(Coordinate-based change data)
########################################

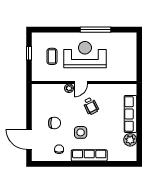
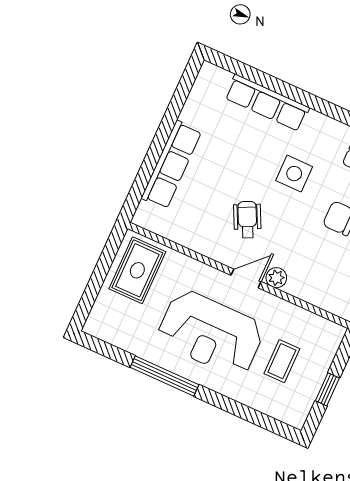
rug: (125, 66) -> (137, 270), added
plant: (130, 140) -> (197, 111), removed
row of seats: (89, 155) -> (267, 103), moved

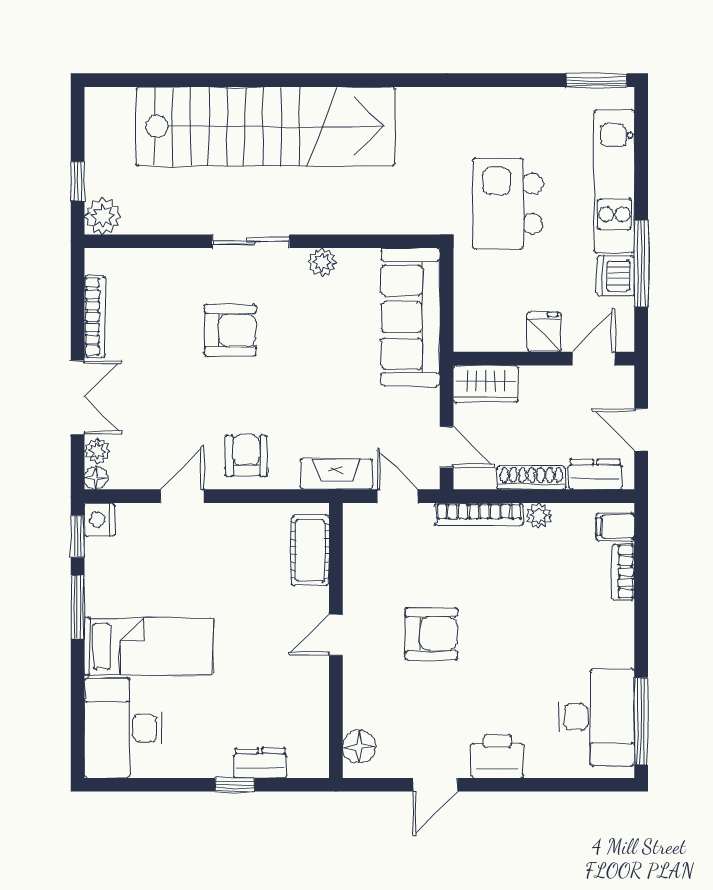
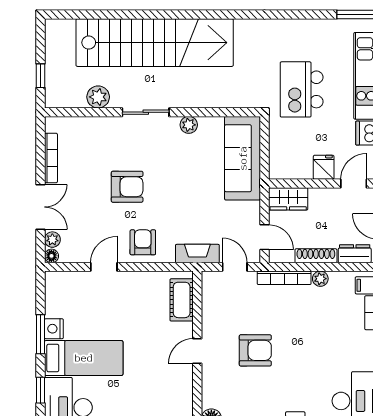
plant: (103, 216) -> (98, 97), moved
armchair: (230, 330) -> (127, 187), moved
nightstand: (100, 520) -> (54, 329), moved
window: (78, 536) -> (40, 390), moved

########################################

_What is required_
The lines you need are those with the word "plant"; list them from the entries.

_Written solution_
plant: (130, 140) -> (197, 111), removed
plant: (103, 216) -> (98, 97), moved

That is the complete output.